### EXERCISE OBJECTIVE
Every line of the entries below from the one containing "C8: 680pF (GND, RESET) -> 680pF (RESET, VBAT)" to the one containing "C1: 68nF (GND, VA) -> 680nF (GND, VA)", both ends included, must be written out exactly. No other line belongs in the answer.

*** Opening of RECORD EXTRACTS ***

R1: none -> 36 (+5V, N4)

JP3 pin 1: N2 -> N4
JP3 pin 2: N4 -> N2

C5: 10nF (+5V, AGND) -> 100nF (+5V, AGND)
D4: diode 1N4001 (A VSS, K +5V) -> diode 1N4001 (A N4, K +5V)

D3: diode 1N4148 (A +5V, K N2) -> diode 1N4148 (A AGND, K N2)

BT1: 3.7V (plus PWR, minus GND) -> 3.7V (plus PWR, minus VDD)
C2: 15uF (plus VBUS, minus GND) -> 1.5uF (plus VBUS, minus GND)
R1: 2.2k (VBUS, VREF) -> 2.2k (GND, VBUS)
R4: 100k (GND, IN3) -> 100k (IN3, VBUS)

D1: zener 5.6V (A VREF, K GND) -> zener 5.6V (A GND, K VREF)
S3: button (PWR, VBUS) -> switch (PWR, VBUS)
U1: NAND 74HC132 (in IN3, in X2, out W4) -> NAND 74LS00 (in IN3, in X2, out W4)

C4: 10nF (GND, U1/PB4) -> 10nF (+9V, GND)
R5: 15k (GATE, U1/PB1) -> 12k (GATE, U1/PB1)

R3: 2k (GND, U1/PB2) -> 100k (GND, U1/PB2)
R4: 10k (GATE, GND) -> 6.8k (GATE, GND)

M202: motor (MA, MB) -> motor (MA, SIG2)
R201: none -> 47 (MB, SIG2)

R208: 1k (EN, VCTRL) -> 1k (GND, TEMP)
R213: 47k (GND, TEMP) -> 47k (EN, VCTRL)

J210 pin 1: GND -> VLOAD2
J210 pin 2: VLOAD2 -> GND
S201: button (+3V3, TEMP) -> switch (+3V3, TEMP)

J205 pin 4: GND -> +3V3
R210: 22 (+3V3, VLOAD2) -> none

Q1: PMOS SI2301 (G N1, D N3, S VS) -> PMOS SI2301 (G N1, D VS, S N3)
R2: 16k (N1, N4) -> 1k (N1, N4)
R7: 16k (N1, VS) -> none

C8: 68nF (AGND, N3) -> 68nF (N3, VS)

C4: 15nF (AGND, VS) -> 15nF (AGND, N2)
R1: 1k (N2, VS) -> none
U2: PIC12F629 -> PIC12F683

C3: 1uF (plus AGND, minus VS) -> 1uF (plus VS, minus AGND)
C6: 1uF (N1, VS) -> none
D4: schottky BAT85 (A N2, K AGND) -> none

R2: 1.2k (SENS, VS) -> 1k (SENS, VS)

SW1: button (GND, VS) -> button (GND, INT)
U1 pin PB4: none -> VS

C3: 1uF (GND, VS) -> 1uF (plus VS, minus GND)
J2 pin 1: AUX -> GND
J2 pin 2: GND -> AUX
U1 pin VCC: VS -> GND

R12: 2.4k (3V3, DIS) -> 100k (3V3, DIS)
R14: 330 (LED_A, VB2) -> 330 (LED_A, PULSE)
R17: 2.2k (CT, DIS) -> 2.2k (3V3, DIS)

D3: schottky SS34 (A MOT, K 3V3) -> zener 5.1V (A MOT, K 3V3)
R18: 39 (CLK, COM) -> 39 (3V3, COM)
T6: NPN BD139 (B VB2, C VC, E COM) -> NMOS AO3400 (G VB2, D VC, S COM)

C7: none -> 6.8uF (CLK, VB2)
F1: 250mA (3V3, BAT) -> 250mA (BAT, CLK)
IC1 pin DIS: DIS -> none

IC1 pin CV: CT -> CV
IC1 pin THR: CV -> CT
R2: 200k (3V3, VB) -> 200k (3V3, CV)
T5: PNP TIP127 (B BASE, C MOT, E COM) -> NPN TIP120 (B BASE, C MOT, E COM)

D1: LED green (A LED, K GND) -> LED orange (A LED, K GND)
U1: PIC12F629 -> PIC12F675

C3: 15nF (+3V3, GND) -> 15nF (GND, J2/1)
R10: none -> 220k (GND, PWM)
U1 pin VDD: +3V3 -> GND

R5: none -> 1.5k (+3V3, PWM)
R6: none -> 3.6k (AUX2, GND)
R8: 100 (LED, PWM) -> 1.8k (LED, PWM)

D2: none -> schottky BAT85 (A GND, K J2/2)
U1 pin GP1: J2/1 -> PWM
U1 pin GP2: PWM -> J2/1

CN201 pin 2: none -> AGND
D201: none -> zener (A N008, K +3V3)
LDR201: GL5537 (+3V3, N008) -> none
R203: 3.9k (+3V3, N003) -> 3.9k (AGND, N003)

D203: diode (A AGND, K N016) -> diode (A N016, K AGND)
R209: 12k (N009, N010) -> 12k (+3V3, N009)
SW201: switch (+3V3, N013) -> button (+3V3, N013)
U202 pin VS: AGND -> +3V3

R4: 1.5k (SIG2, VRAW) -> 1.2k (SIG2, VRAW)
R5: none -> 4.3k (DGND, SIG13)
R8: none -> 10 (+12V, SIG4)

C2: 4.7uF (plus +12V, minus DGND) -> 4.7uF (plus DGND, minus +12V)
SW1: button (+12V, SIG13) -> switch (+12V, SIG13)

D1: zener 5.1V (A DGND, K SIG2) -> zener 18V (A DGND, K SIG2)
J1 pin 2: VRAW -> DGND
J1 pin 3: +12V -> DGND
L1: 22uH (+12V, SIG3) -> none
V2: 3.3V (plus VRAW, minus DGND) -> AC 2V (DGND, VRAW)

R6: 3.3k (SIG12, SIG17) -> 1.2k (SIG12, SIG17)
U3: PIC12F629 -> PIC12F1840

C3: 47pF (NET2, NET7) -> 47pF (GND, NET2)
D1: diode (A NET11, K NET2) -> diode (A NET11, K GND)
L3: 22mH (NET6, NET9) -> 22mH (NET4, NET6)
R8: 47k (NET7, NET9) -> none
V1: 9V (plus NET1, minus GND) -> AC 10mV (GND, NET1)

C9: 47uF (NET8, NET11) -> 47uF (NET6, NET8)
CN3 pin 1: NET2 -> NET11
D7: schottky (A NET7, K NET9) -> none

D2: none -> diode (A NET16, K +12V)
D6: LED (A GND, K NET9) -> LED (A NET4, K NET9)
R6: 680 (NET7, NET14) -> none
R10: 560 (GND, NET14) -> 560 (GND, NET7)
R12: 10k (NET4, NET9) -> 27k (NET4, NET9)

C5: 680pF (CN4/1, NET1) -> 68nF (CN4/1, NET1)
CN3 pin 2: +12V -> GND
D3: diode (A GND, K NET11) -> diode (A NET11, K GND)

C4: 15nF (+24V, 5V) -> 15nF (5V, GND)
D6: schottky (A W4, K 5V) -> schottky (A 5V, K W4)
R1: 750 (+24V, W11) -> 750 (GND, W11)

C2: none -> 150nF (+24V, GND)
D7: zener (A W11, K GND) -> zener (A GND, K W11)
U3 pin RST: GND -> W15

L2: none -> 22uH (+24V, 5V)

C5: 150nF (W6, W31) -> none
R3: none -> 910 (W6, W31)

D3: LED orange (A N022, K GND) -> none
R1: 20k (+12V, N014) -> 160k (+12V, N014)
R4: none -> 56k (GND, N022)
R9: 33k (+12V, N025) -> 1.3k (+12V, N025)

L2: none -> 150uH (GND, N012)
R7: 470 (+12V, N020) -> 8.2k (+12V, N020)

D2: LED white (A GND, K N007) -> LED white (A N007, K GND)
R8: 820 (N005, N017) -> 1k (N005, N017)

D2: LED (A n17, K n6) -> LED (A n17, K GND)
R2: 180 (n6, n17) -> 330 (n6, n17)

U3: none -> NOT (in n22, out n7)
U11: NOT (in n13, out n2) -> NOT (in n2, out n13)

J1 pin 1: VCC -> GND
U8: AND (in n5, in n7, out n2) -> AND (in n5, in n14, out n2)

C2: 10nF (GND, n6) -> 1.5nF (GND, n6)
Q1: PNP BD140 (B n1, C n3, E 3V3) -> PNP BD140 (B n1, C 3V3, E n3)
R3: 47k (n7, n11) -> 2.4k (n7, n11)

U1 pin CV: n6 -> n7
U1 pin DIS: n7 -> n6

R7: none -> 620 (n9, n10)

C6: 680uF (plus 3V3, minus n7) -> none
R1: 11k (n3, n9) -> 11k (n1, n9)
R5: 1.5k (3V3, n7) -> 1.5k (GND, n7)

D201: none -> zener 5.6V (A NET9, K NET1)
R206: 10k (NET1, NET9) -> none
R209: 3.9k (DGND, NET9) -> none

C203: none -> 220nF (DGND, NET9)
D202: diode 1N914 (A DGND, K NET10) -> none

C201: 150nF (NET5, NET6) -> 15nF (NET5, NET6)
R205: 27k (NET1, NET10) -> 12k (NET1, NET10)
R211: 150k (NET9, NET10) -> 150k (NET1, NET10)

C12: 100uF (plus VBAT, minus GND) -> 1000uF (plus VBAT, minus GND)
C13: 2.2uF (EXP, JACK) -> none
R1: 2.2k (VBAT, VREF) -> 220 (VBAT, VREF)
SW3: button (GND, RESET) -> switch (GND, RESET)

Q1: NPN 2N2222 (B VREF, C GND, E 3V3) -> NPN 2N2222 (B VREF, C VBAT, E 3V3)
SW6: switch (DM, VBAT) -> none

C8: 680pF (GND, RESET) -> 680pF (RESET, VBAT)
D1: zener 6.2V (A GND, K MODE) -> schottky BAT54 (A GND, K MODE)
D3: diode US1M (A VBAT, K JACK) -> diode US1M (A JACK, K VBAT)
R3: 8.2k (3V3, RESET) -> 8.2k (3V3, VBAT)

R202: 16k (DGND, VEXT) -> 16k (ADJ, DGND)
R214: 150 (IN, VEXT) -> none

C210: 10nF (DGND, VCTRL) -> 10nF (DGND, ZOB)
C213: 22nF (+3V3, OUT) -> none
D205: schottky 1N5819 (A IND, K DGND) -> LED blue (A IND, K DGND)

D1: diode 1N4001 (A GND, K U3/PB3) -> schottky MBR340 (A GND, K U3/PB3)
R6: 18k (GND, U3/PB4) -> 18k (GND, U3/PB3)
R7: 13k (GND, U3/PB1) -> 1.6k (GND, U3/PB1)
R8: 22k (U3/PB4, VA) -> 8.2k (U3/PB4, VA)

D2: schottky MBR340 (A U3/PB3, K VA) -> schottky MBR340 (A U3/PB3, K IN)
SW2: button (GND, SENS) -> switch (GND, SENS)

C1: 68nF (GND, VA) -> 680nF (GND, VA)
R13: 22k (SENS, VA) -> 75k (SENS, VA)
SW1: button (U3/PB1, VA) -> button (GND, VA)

*** Close of RECORD EXTRACTS ***

### WRITTEN RESPONSE
C8: 680pF (GND, RESET) -> 680pF (RESET, VBAT)
D1: zener 6.2V (A GND, K MODE) -> schottky BAT54 (A GND, K MODE)
D3: diode US1M (A VBAT, K JACK) -> diode US1M (A JACK, K VBAT)
R3: 8.2k (3V3, RESET) -> 8.2k (3V3, VBAT)

R202: 16k (DGND, VEXT) -> 16k (ADJ, DGND)
R214: 150 (IN, VEXT) -> none

C210: 10nF (DGND, VCTRL) -> 10nF (DGND, ZOB)
C213: 22nF (+3V3, OUT) -> none
D205: schottky 1N5819 (A IND, K DGND) -> LED blue (A IND, K DGND)

D1: diode 1N4001 (A GND, K U3/PB3) -> schottky MBR340 (A GND, K U3/PB3)
R6: 18k (GND, U3/PB4) -> 18k (GND, U3/PB3)
R7: 13k (GND, U3/PB1) -> 1.6k (GND, U3/PB1)
R8: 22k (U3/PB4, VA) -> 8.2k (U3/PB4, VA)

D2: schottky MBR340 (A U3/PB3, K VA) -> schottky MBR340 (A U3/PB3, K IN)
SW2: button (GND, SENS) -> switch (GND, SENS)

C1: 68nF (GND, VA) -> 680nF (GND, VA)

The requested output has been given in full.